[DATA UNDER STUDY]:
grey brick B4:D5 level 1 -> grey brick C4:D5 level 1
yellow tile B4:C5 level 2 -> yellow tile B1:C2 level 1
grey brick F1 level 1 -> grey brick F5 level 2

* * *

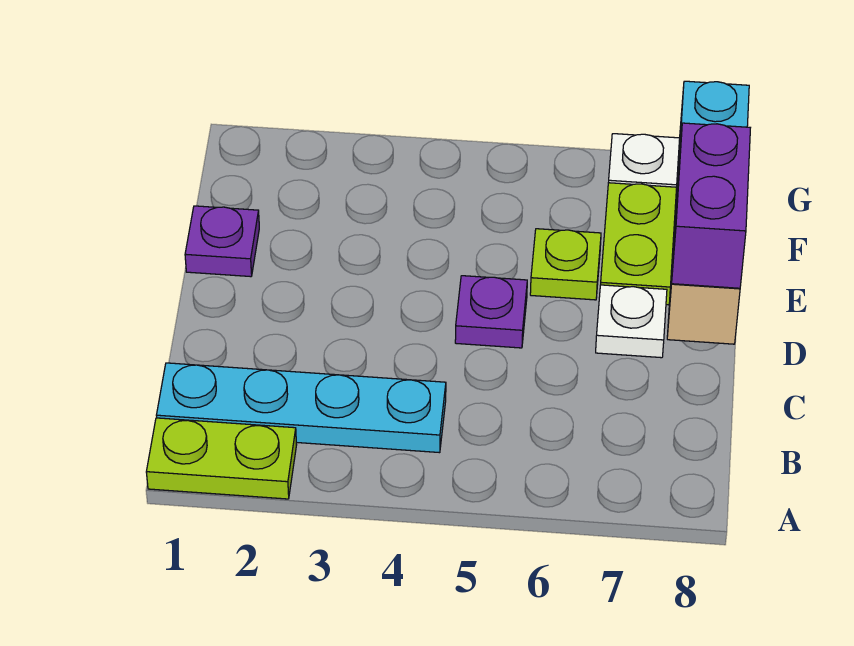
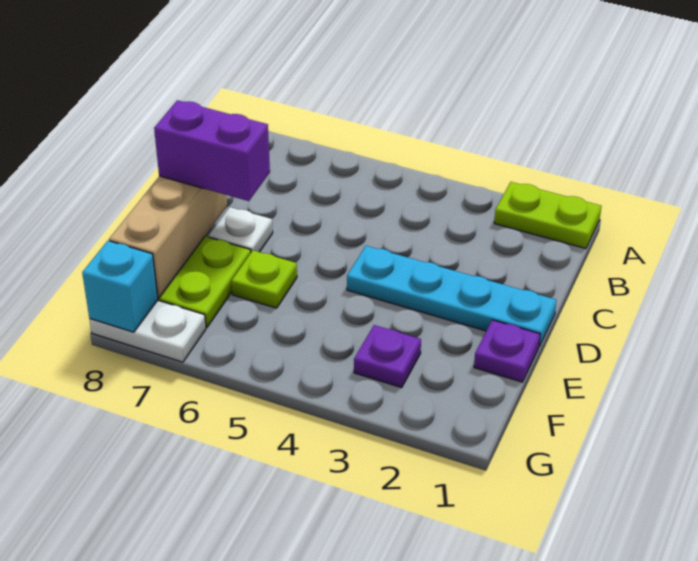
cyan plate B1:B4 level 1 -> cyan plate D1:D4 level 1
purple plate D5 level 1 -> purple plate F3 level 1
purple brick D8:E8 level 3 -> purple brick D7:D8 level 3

[TASK GOAL]: Exact duplication is required for the lines above, from the line that contains "yellow tile B4:C5" to the line that contains "grey brick F1", inclusive; omit all others.

[RESULT OF THE EXERCISE]:
yellow tile B4:C5 level 2 -> yellow tile B1:C2 level 1
grey brick F1 level 1 -> grey brick F5 level 2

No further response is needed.